Leave out the pictures and print the rest of the entries exactly as they stand.
### Materials provided
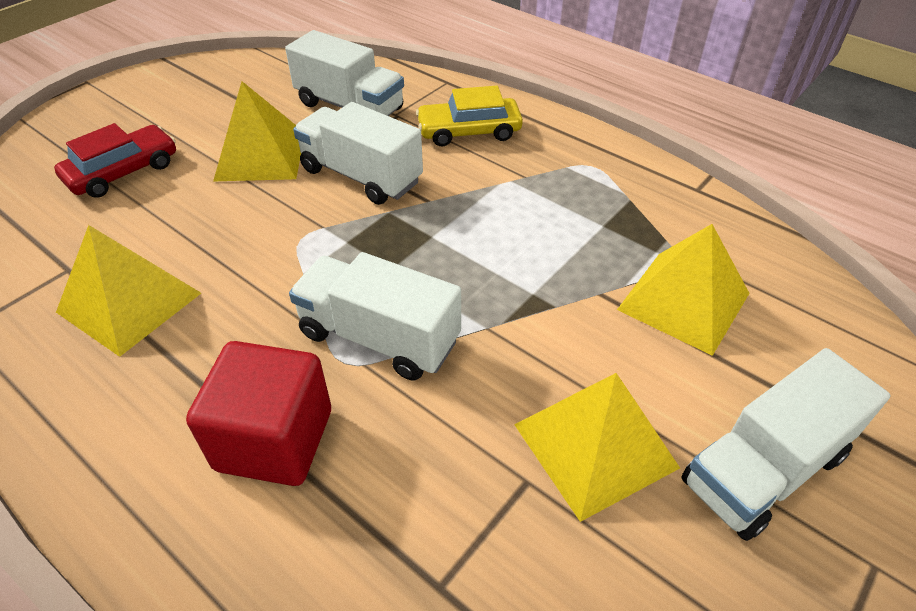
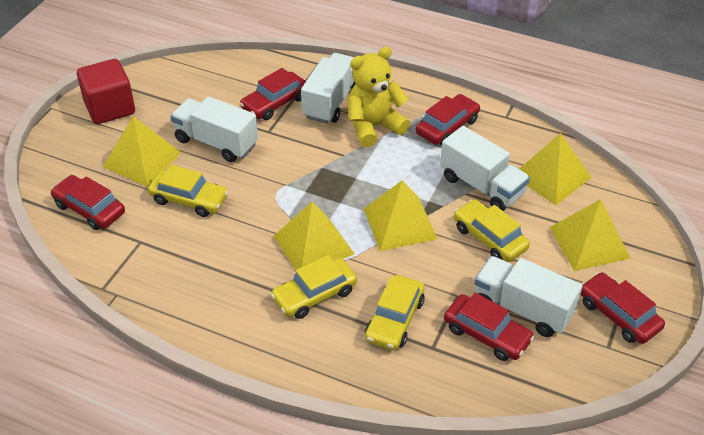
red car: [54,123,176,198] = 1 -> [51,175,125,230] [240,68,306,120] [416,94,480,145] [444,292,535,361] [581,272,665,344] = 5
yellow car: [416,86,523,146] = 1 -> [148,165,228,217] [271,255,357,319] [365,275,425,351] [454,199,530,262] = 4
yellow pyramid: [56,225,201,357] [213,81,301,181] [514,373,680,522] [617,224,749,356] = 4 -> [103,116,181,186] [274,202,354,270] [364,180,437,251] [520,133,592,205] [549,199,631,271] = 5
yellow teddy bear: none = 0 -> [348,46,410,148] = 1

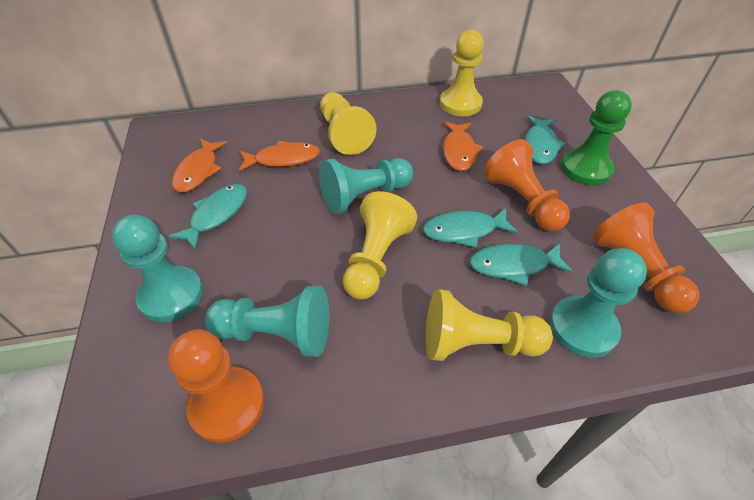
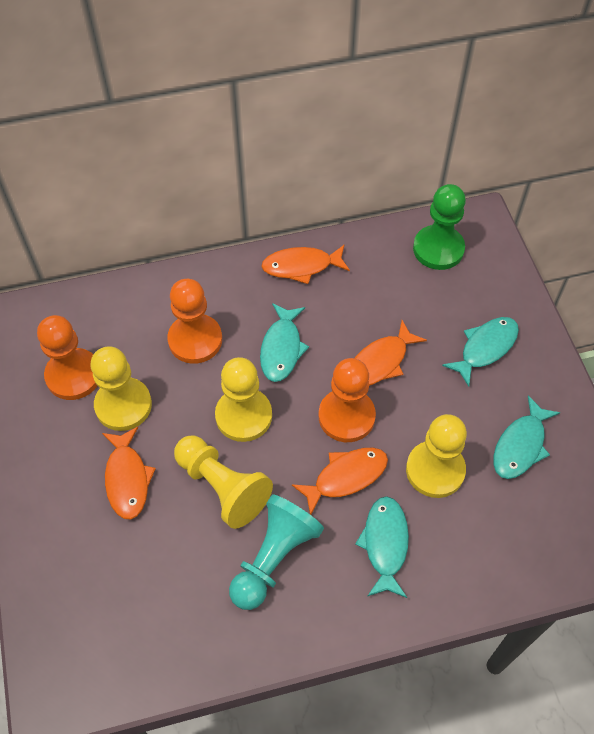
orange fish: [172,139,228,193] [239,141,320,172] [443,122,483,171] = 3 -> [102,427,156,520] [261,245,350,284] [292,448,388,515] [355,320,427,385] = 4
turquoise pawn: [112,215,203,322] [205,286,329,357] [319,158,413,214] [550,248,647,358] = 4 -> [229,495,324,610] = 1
######
Answer for this exercise:
red car: [54,123,176,198] = 1 -> [51,175,125,230] [240,68,306,120] [416,94,480,145] [444,292,535,361] [581,272,665,344] = 5
yellow car: [416,86,523,146] = 1 -> [148,165,228,217] [271,255,357,319] [365,275,425,351] [454,199,530,262] = 4
yellow pyramid: [56,225,201,357] [213,81,301,181] [514,373,680,522] [617,224,749,356] = 4 -> [103,116,181,186] [274,202,354,270] [364,180,437,251] [520,133,592,205] [549,199,631,271] = 5
yellow teddy bear: none = 0 -> [348,46,410,148] = 1

orange fish: [172,139,228,193] [239,141,320,172] [443,122,483,171] = 3 -> [102,427,156,520] [261,245,350,284] [292,448,388,515] [355,320,427,385] = 4
turquoise pawn: [112,215,203,322] [205,286,329,357] [319,158,413,214] [550,248,647,358] = 4 -> [229,495,324,610] = 1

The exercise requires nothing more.